_Task objective_: In the records below, find the line with "grey camera: 2 -> 4" and the line with "red toothbrush: 0 -> 4"; return exactly those lines and every line between them.

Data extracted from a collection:
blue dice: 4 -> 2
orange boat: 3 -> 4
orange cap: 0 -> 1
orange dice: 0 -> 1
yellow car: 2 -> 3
==
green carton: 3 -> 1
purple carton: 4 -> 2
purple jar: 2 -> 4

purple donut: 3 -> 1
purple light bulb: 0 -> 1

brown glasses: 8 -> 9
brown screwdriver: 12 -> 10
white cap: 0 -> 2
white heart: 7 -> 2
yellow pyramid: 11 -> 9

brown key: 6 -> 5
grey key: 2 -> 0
==
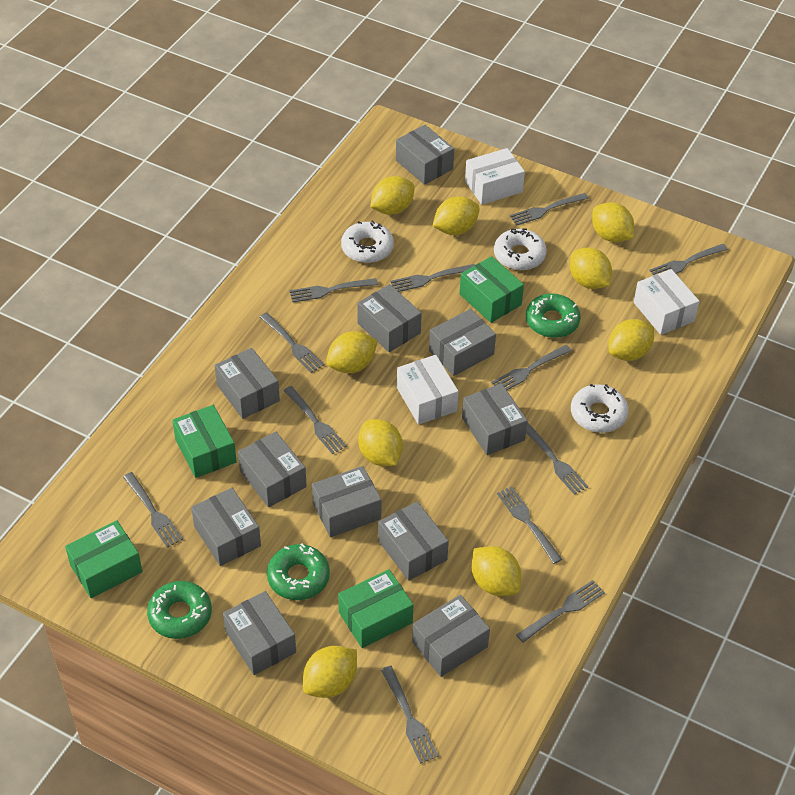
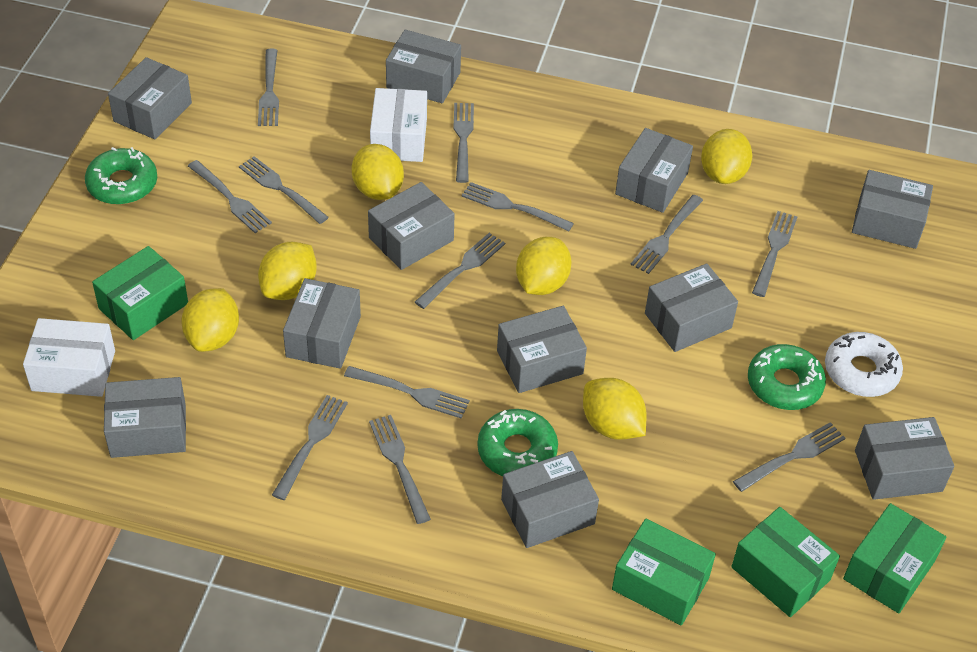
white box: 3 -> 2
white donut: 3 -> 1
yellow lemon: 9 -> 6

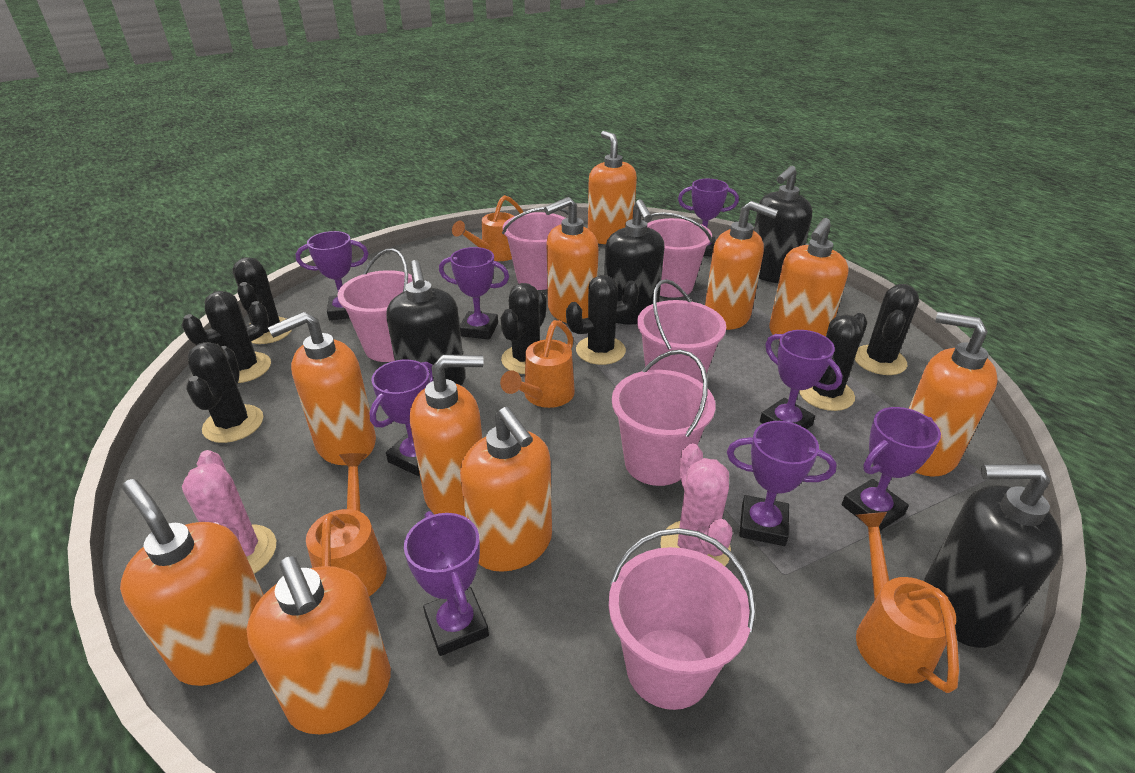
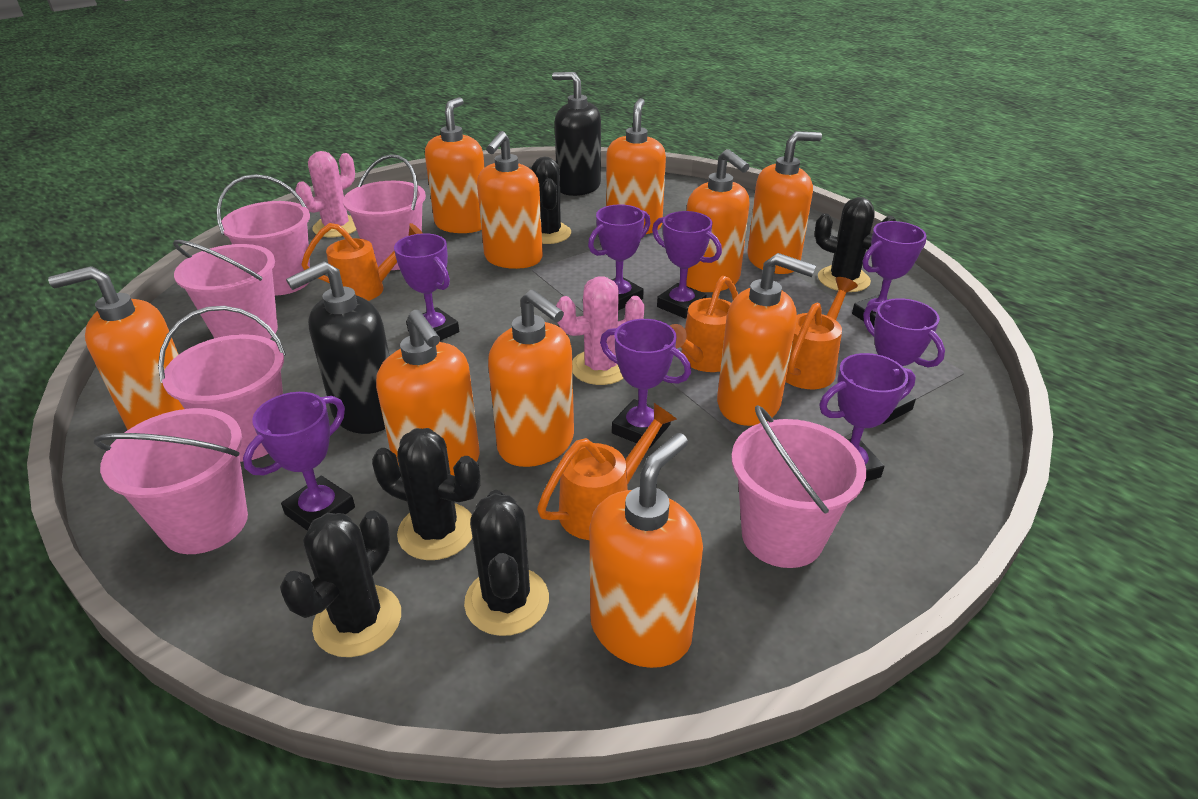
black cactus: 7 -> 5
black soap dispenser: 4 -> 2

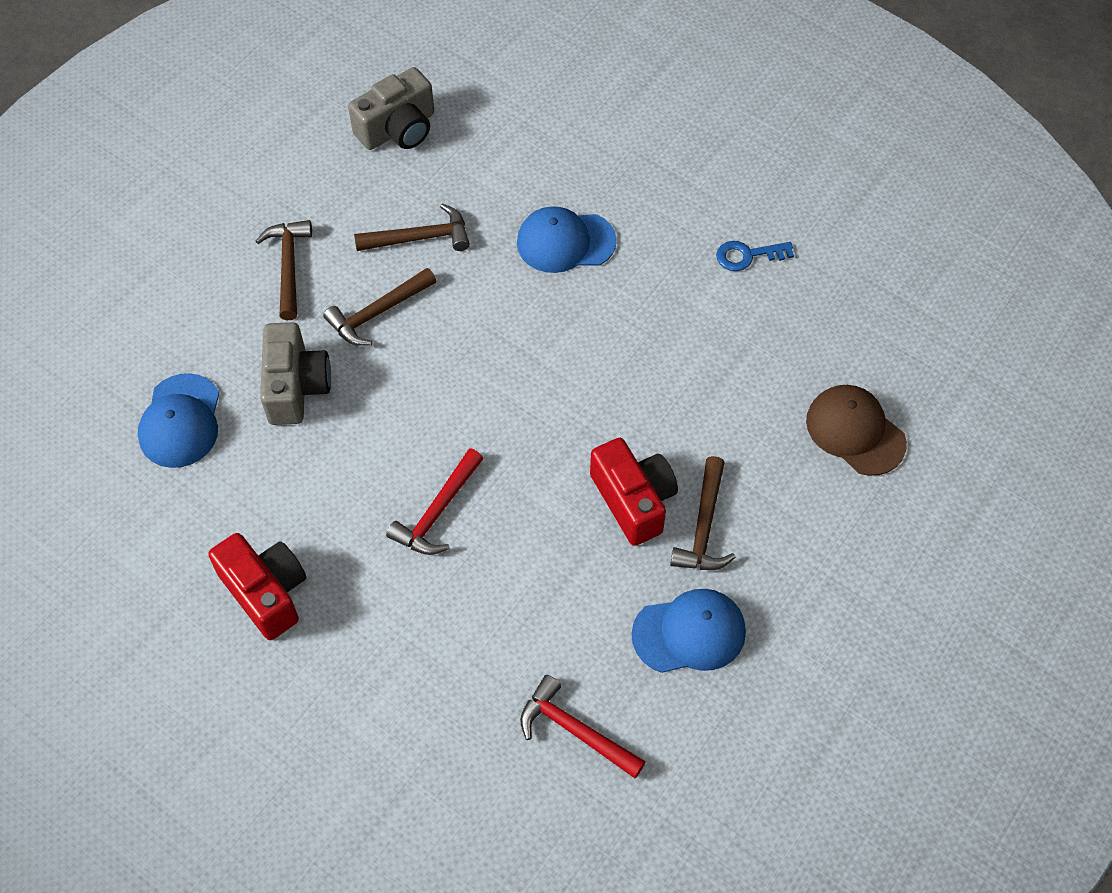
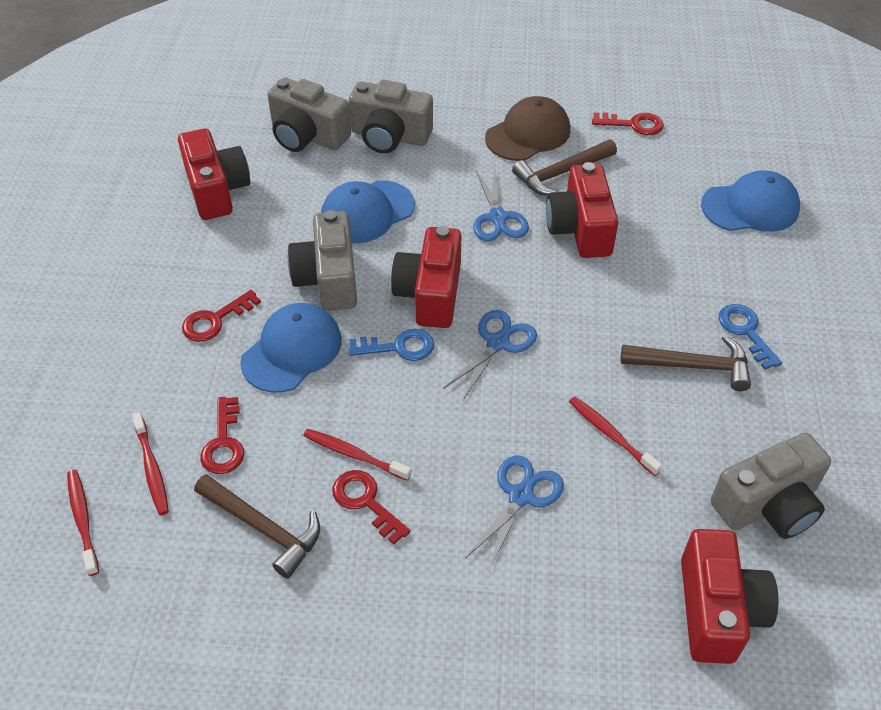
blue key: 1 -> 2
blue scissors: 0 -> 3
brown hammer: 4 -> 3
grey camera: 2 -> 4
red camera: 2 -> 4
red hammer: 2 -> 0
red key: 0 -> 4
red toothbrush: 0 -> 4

_Your response_:
grey camera: 2 -> 4
red camera: 2 -> 4
red hammer: 2 -> 0
red key: 0 -> 4
red toothbrush: 0 -> 4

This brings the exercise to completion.